Work to complete: Return the count of lines in the following records that include "teddy", and nothing more.

Records for the exercise:
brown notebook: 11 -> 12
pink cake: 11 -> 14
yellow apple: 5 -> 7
==
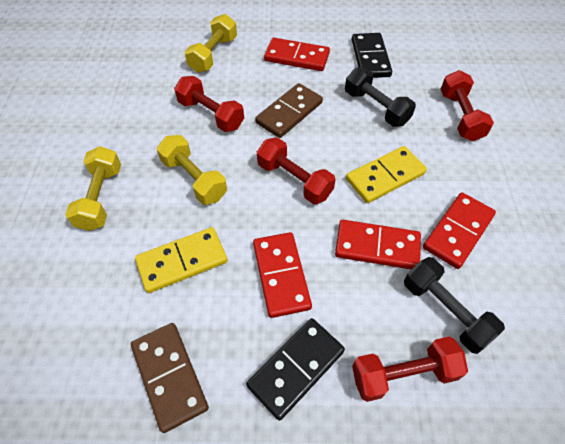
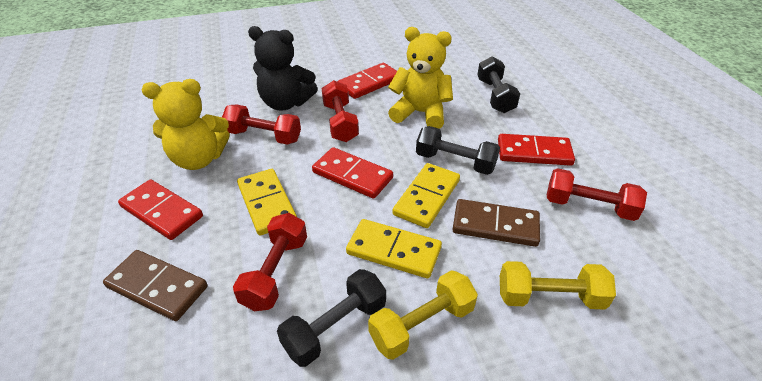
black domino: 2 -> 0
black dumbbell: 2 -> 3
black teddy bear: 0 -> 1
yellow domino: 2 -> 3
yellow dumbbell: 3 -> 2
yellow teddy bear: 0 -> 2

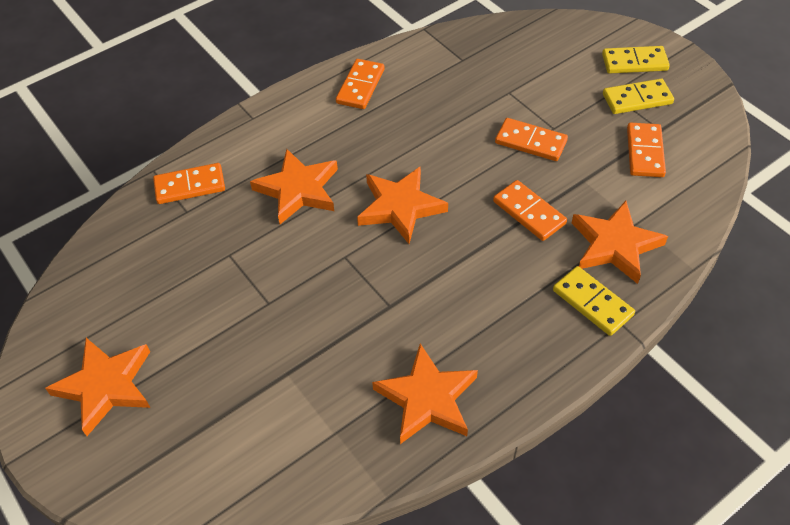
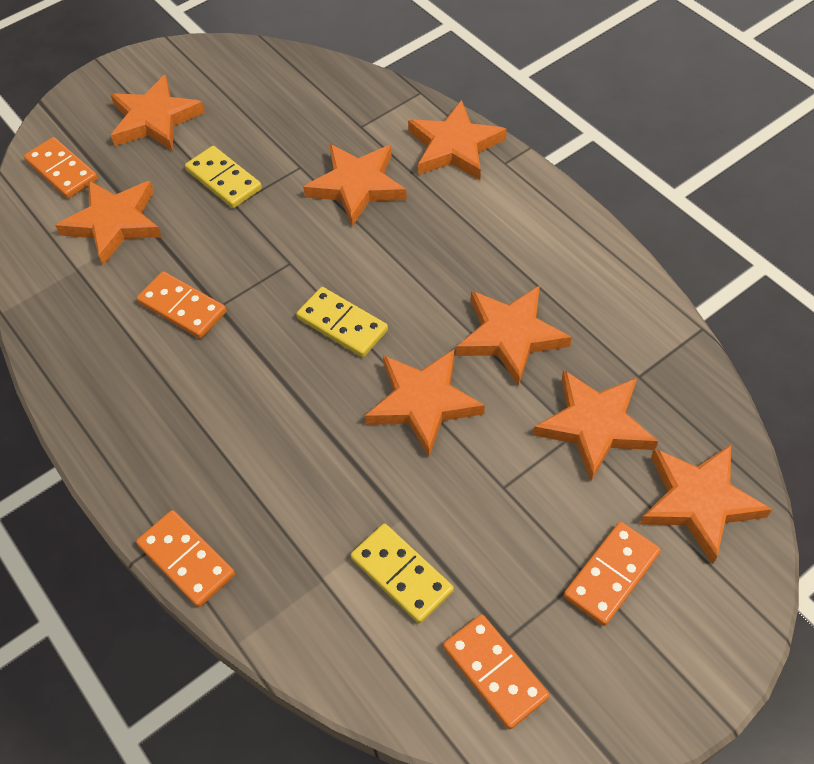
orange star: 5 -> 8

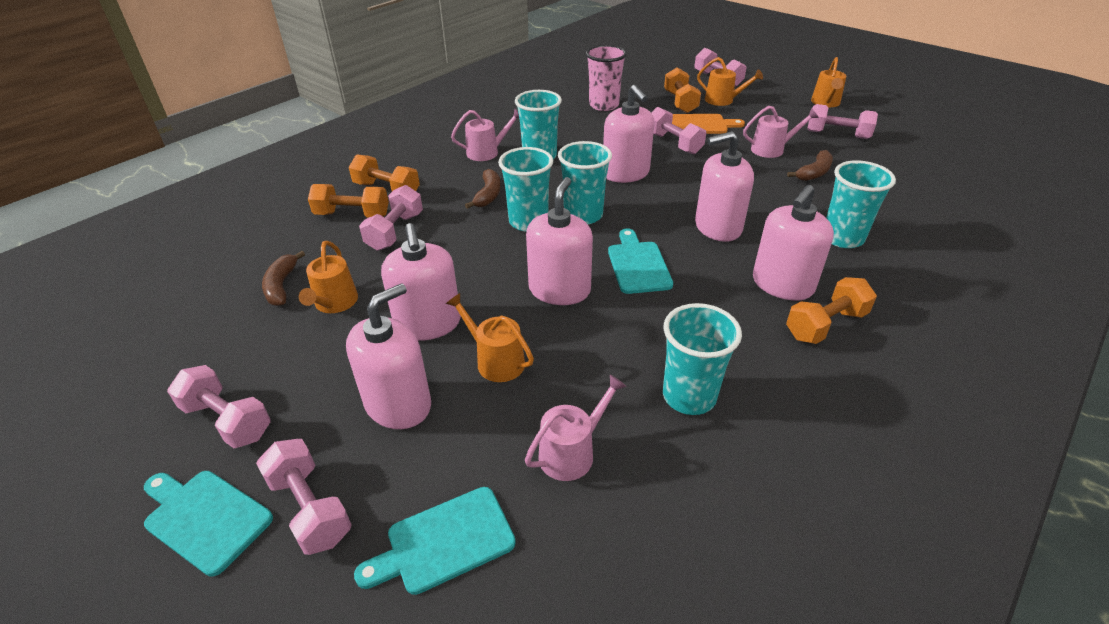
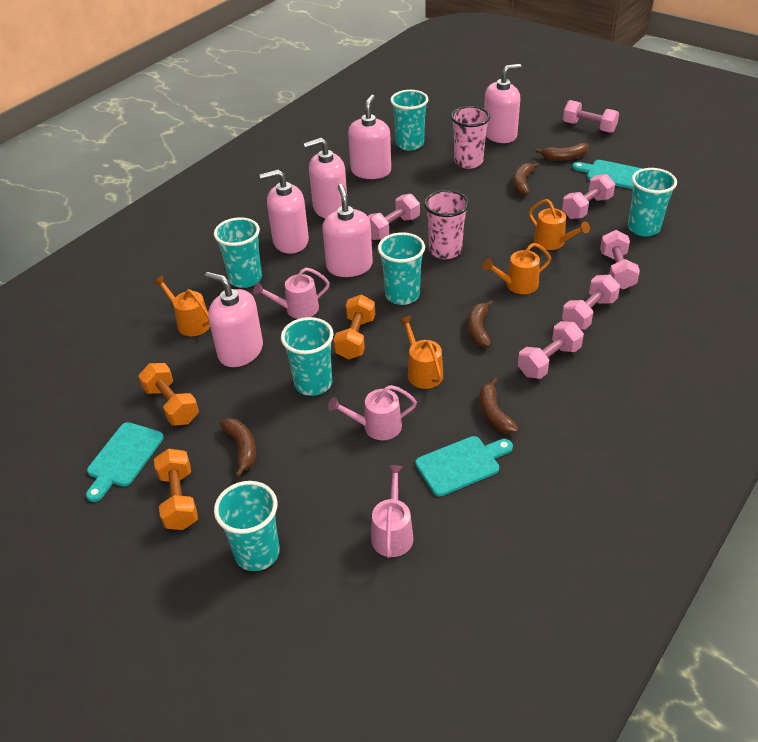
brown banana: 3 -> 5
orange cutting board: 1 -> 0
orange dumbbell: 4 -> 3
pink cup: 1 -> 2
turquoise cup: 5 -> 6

Task response: 2